* [EXERCISE INSTRUCTIONS]:
Go through the entries below and work out how many lines include "left". Answer with the number only.

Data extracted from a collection
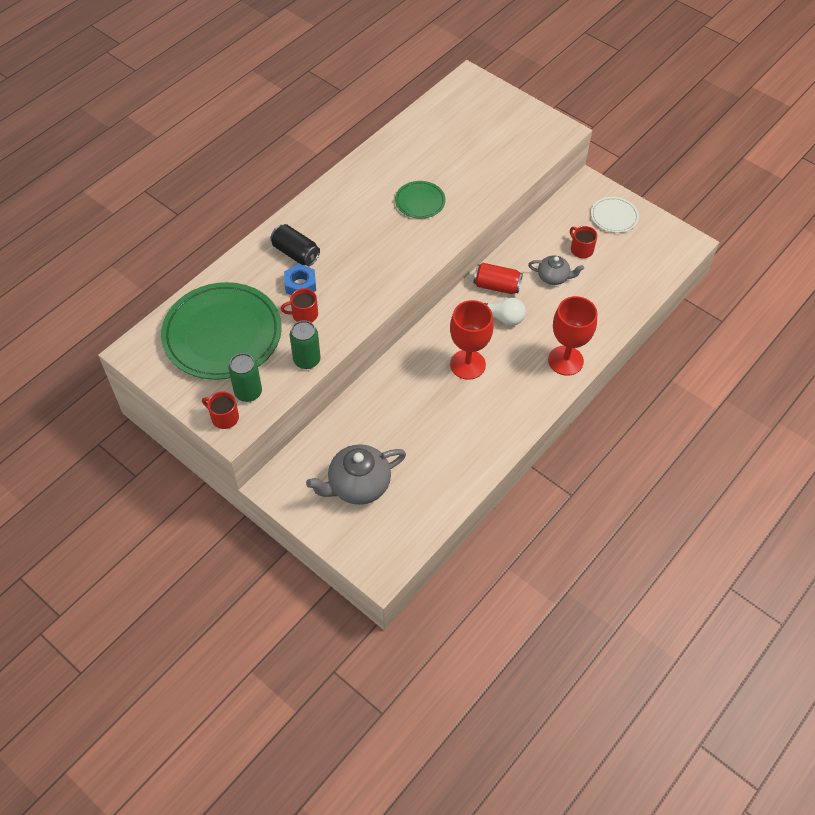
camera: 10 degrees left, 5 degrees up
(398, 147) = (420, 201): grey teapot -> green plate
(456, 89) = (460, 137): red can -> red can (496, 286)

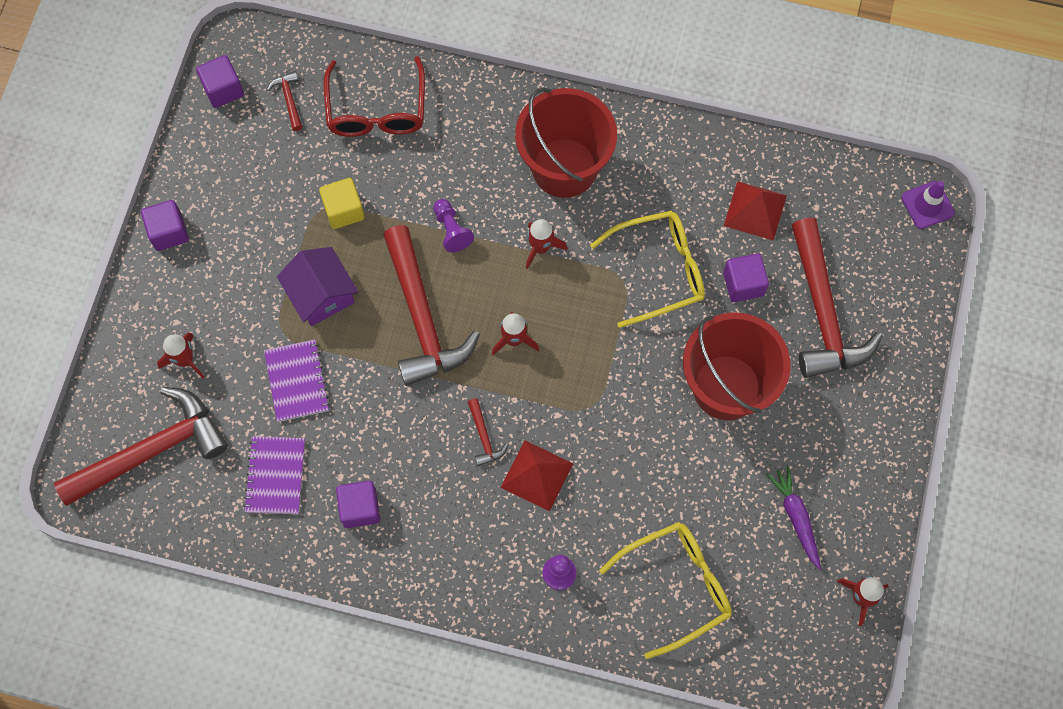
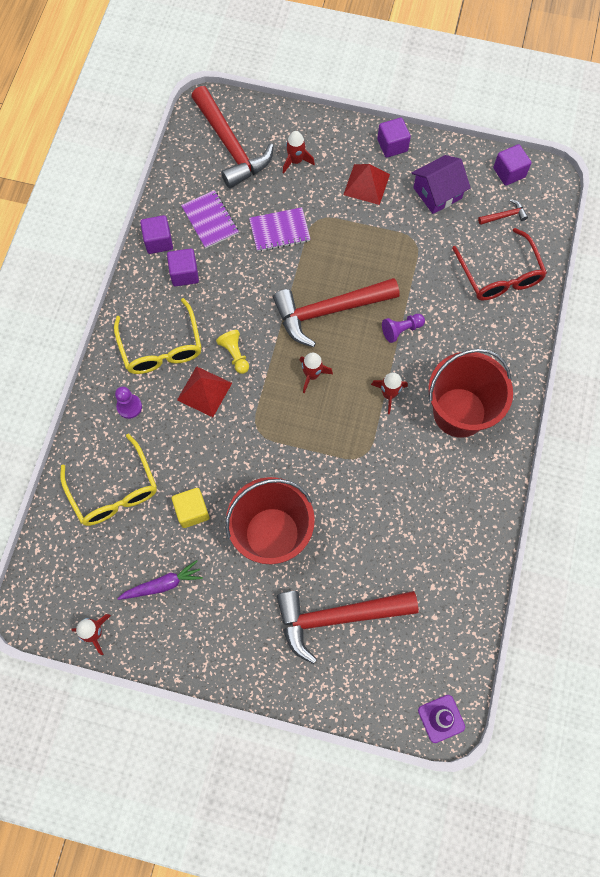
camera: 90 degrees right, 0 degrees up
(275, 476) = (210, 220): purple notebook -> purple notebook turned 60 degrees clockwise
(321, 295) = (346, 243): purple house -> purple house (437, 193)
(344, 210) = (414, 256): yellow cube -> yellow cube (192, 511)
(376, 110) = (500, 275): red glasses -> red glasses turned 105 degrees counterclockwise
(484, 437) = (235, 354): red hammer -> yellow pawn
(659, 270) = (372, 484): yellow glasses -> yellow glasses (161, 347)
(743, 284) = (361, 551): purple cube -> purple cube (158, 241)
(755, 210) = (429, 564): red pyramid -> red pyramid (366, 184)

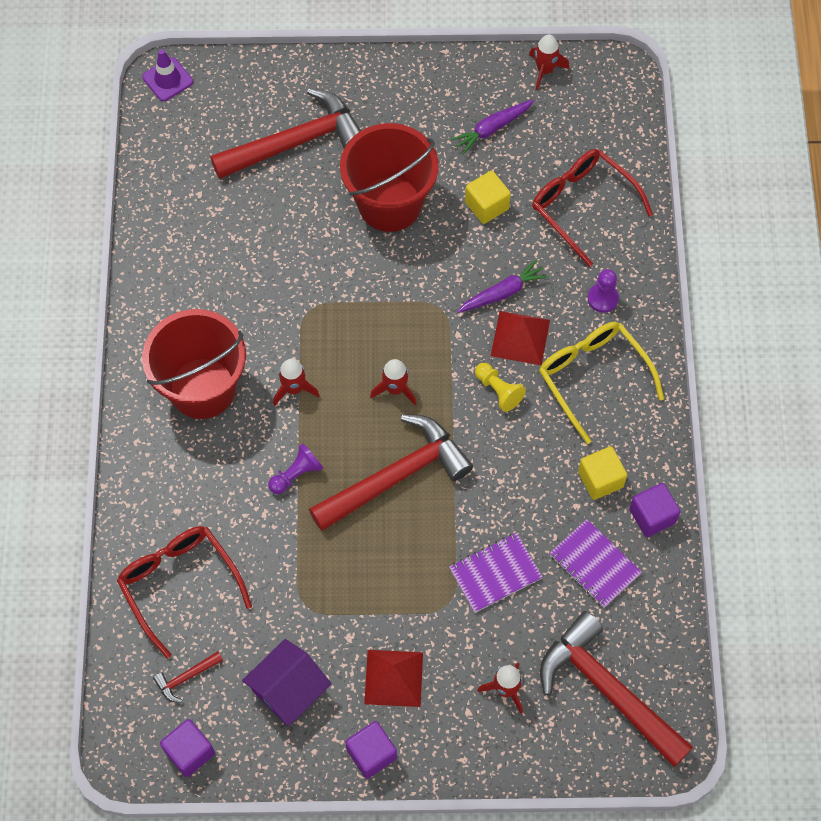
camera: 165 degrees right, 5 degrees down
(114, 491) = (582, 205): yellow glasses -> red glasses
(184, 274) = (600, 479): purple cube -> yellow cube
(205, 431) = (503, 293): none -> purple carrot

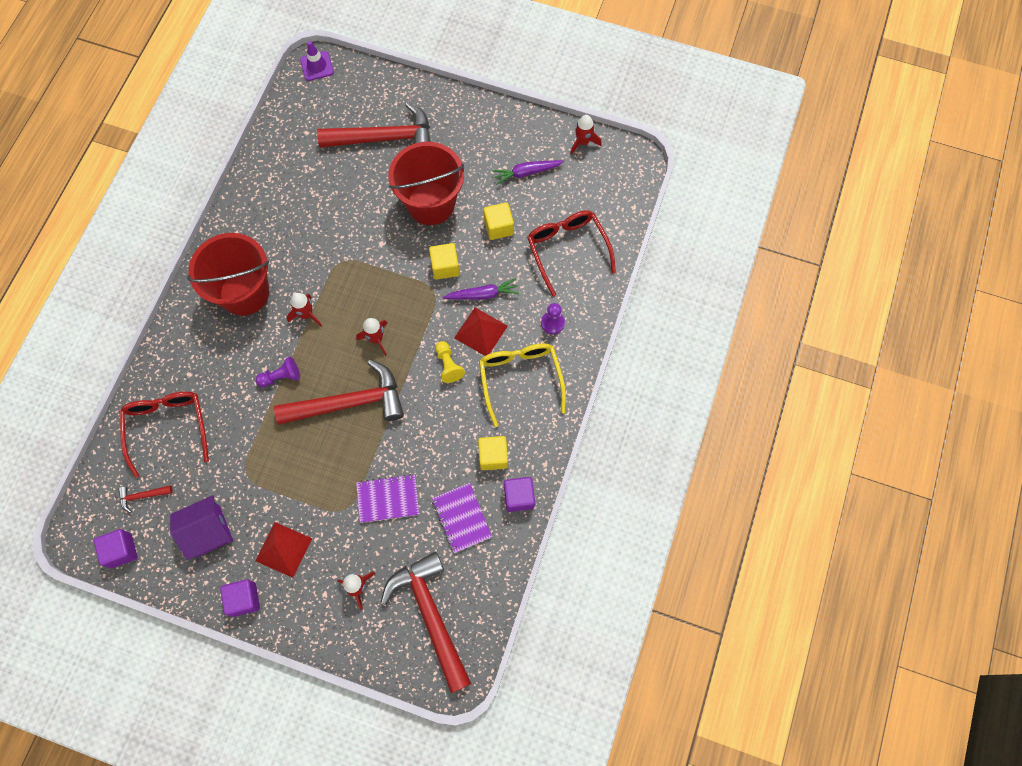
camera: 20 degrees right, 5 degrees up
(442, 274) = (445, 267): none -> yellow cube

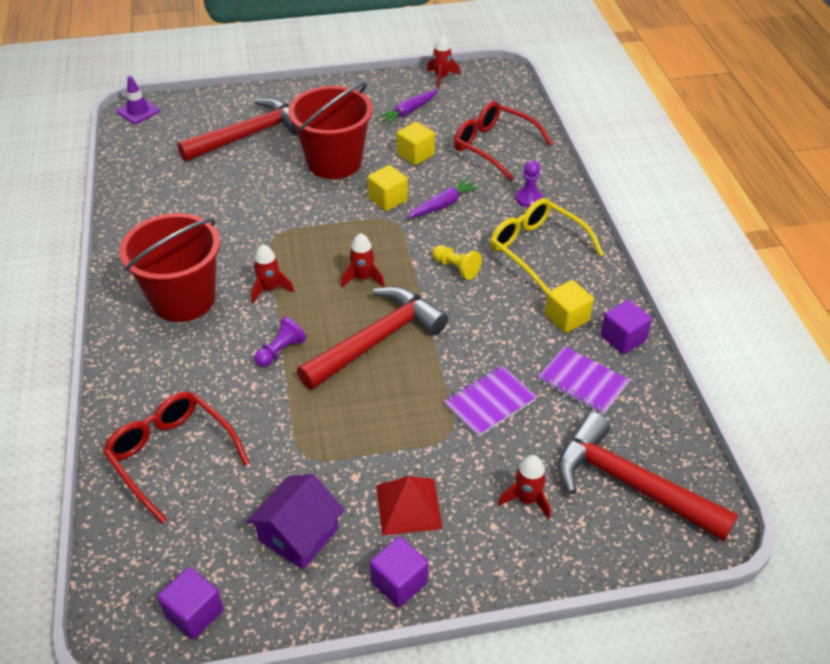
camera: 30 degrees left, 25 degrees down
(142, 496) = (185, 539): red hammer -> none
(480, 332) = (466, 231): red pyramid -> none

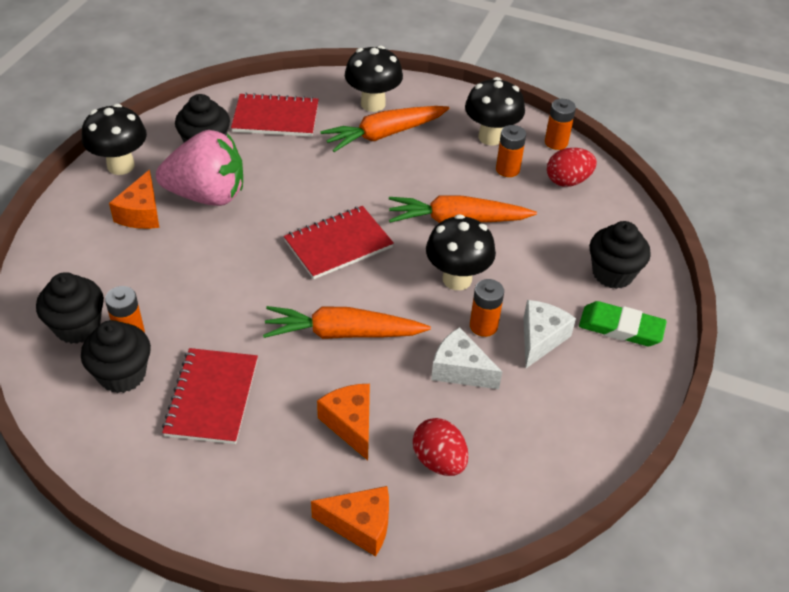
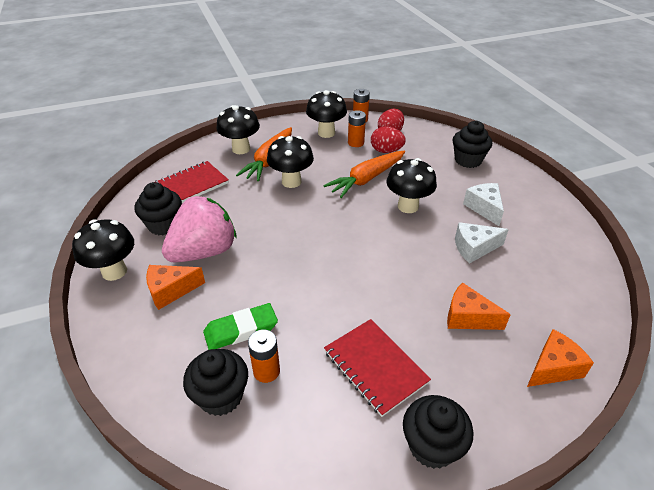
camera: 40 degrees left, 5 degrees down
(122, 374) = (298, 402): black cupcake -> black cupcake (432, 446)
(141, 213) = (171, 291): orange cheese -> orange cheese turned 105 degrees clockwise
(338, 244) = (323, 229): red notebook -> none
(343, 333) = (393, 272): orange carrot -> none
(374, 173) = (291, 182): none -> black mushroom
(439, 460) = (533, 300): red egg -> red egg (386, 151)
(483, 326) = (452, 220): orange battery -> none
(621, 328) = (506, 181): green eraser -> green eraser (241, 330)

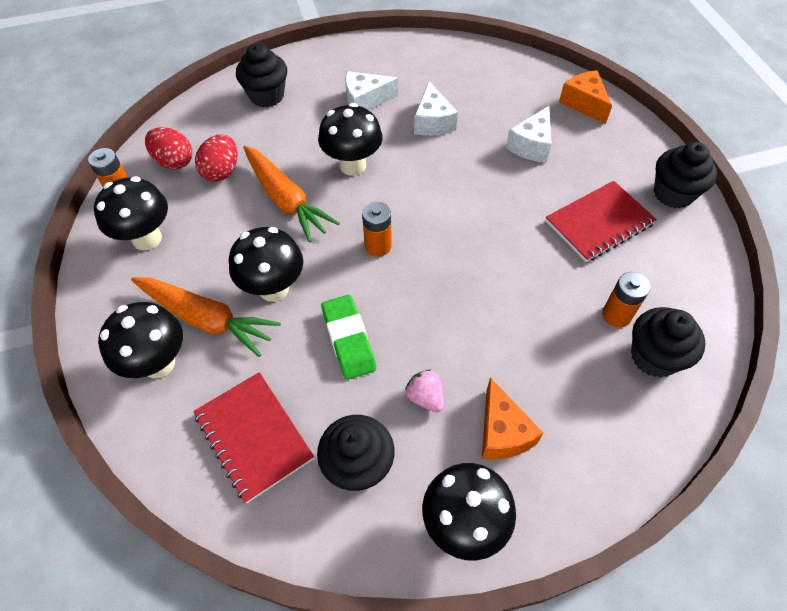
camera: 85 degrees left, 15 degrees up
(204, 252) = (425, 397): pink strawberry -> pink strawberry, size x0.41
(241, 330) = (563, 342): green eraser -> green eraser (348, 339)
(356, 143) = (189, 204): orange battery -> orange battery (378, 246)
(468, 317) = (531, 145): orange cheese -> white cheese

* [EXERCISE SOLUTION]:
4